Directions >> Nothing but the text of the listing, repeated exactly, belongs in the answer; leave the images out.

Records supplied >>
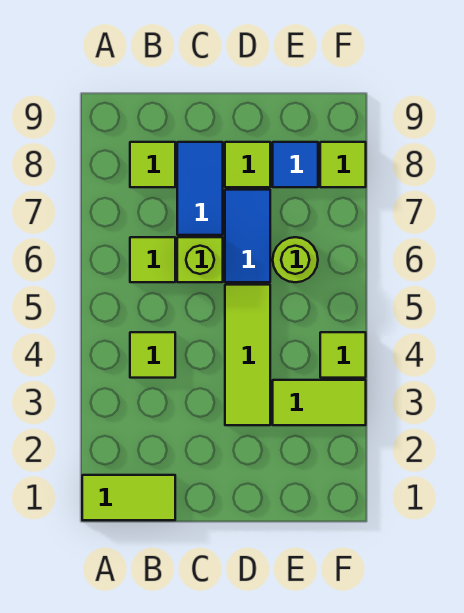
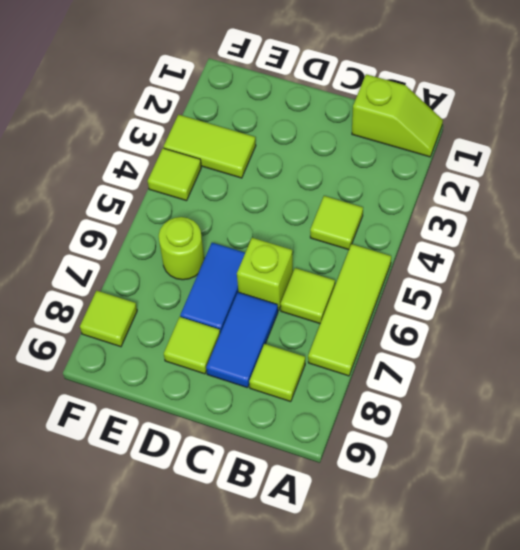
lime tile A1:B1 level 1 -> lime slope A1:B1 level 1 top B
lime tile D3:D5 level 1 -> lime tile A5:A7 level 1
blue tile E8 level 1 -> none

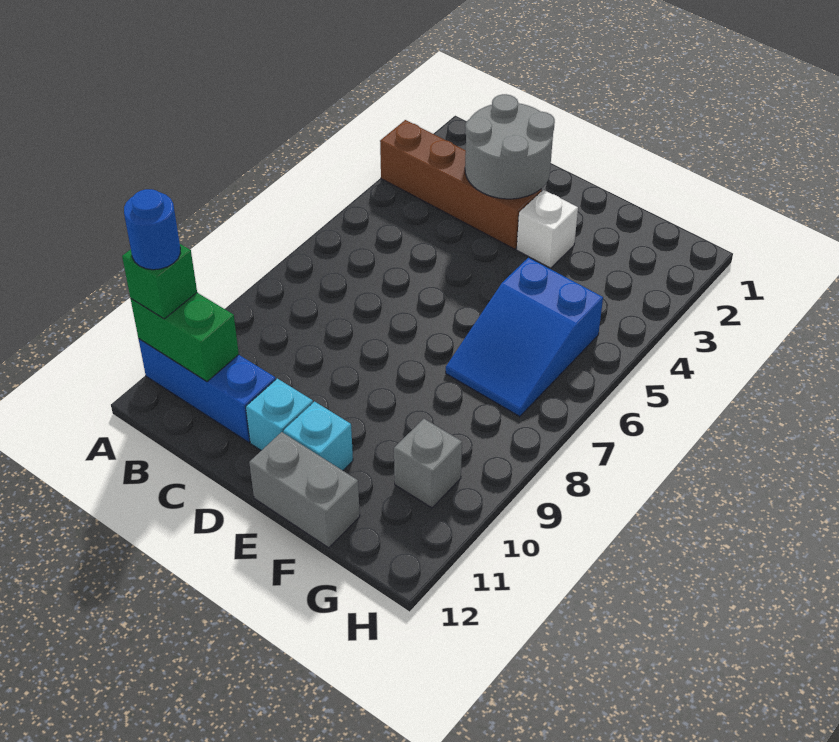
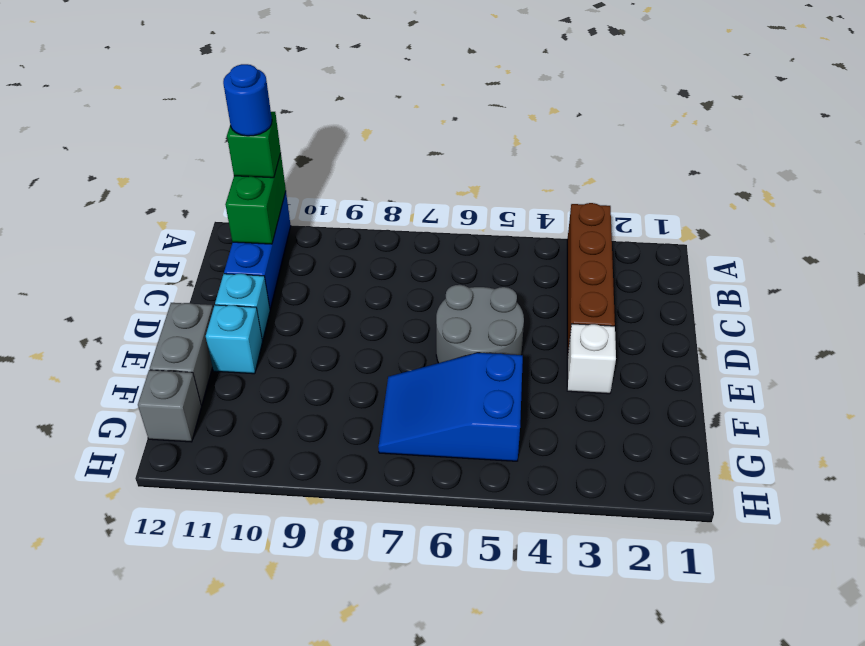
grey round brick C2:D3 level 2 -> grey round brick D5:E6 level 1
grey brick G10 level 1 -> grey brick G12 level 1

Solution >>
lime tile A1:B1 level 1 -> lime slope A1:B1 level 1 top B
lime tile D3:D5 level 1 -> lime tile A5:A7 level 1
blue tile E8 level 1 -> none

grey round brick C2:D3 level 2 -> grey round brick D5:E6 level 1
grey brick G10 level 1 -> grey brick G12 level 1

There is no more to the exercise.